» INSTRUCTIONS TO FOLLOW
Go through the records line by line and work out how many lines hold the word "FLASHLIGHT". Answer with the number only.

» SUPPLIED ENTRIES
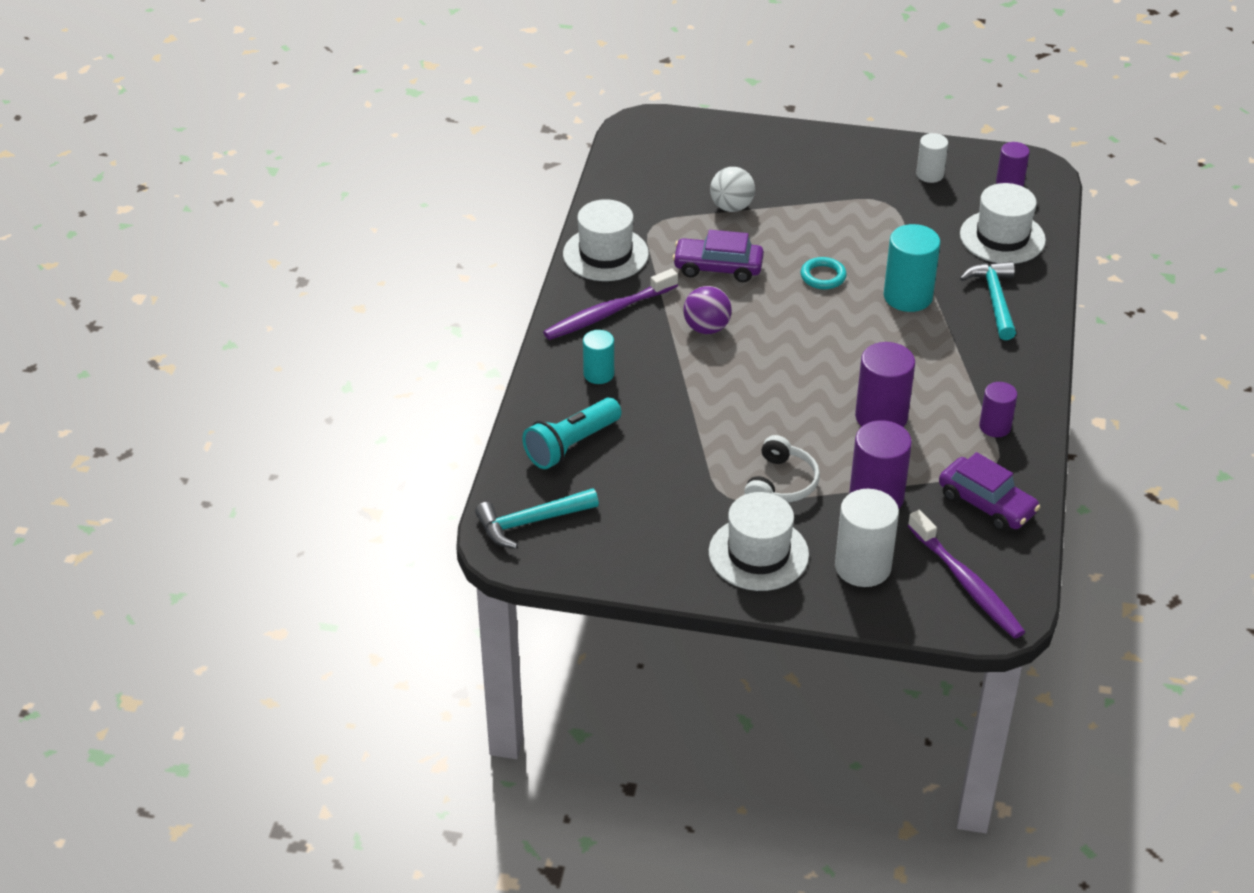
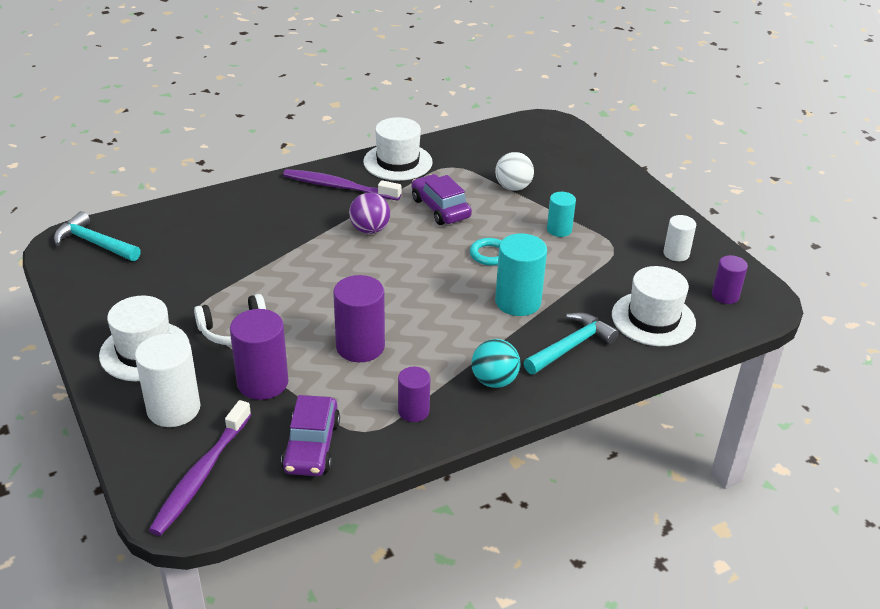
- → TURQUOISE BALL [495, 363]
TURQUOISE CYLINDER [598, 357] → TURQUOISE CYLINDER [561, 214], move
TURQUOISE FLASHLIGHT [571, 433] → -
---
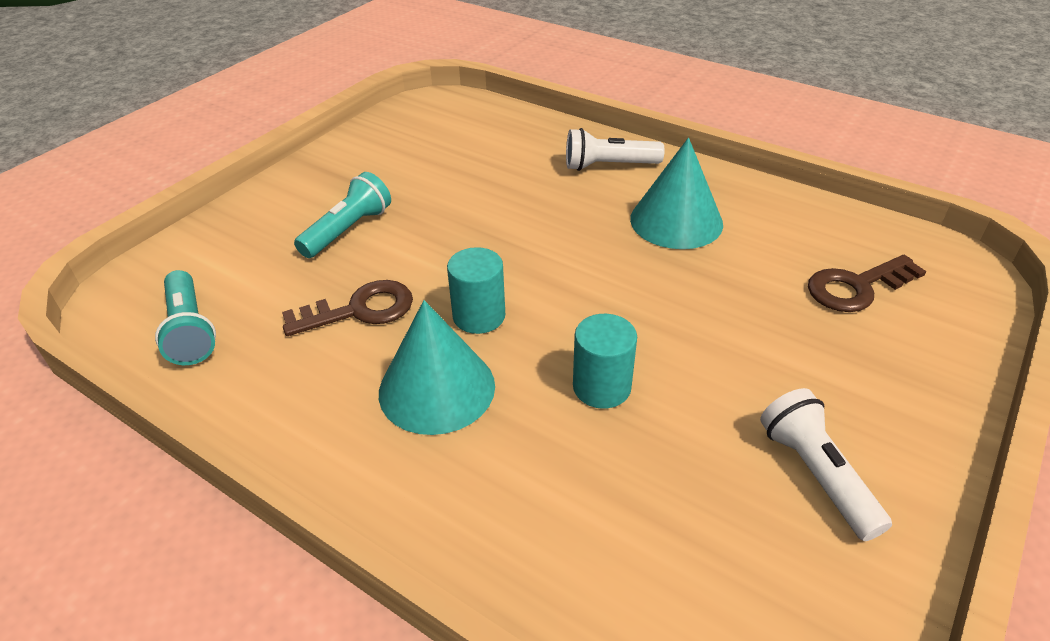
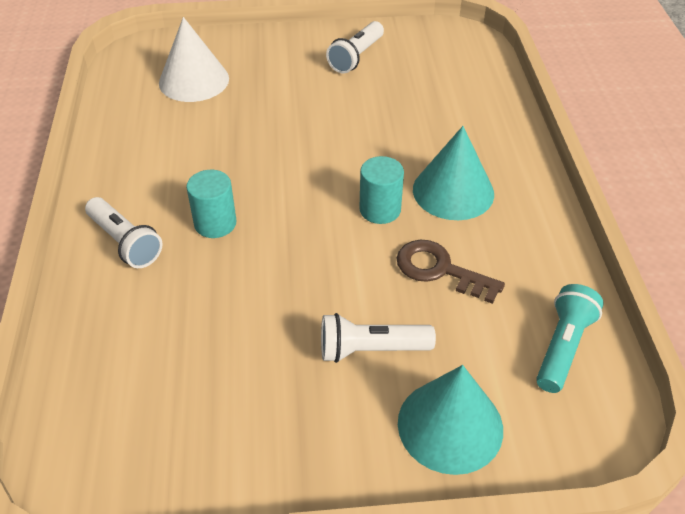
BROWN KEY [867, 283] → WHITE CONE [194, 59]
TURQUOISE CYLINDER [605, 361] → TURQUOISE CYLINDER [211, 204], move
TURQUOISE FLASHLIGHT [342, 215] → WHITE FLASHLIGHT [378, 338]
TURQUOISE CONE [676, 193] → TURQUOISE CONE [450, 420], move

» TASK SOLUTION
2